**How to complete this task:** Restate word for word all of the lines below, with each image left out.

**Data segment:**
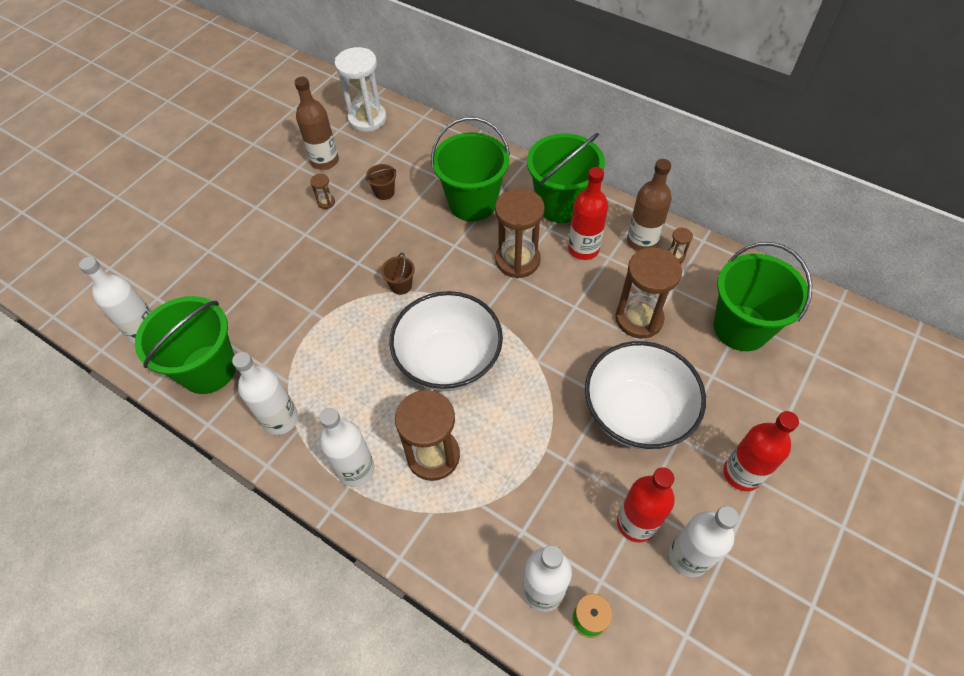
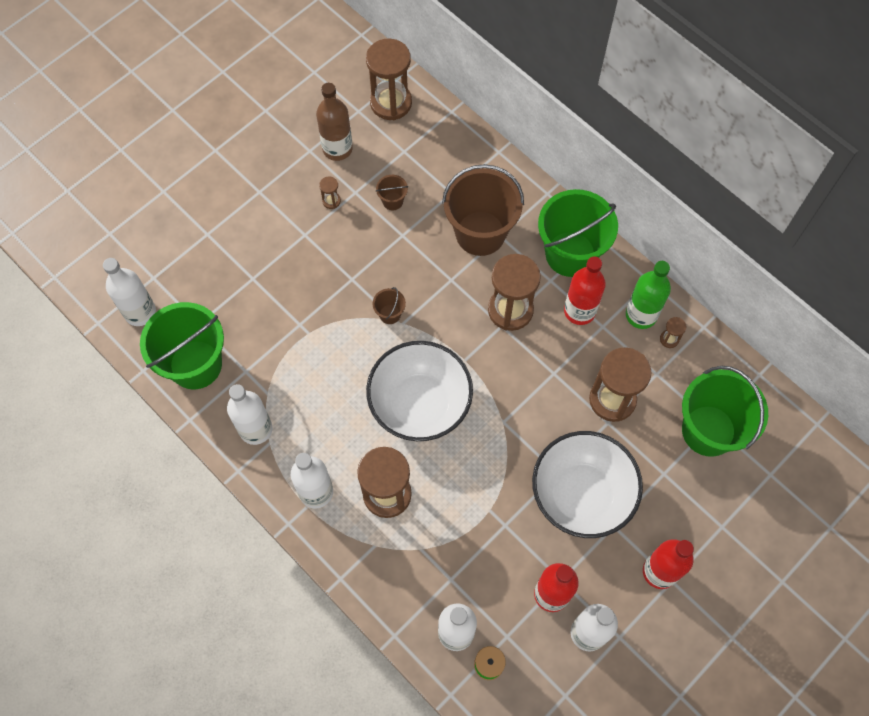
camera: 10 degrees right, 10 degrees up
(367, 119) = (391, 103): white hourglass -> brown hourglass
(472, 203) = (480, 233): green bucket -> brown bucket
(642, 241) = (641, 315): brown bottle -> green bottle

**Expected answer:**
camera: 10 degrees right, 10 degrees up
(367, 119) = (391, 103): white hourglass -> brown hourglass
(472, 203) = (480, 233): green bucket -> brown bucket
(642, 241) = (641, 315): brown bottle -> green bottle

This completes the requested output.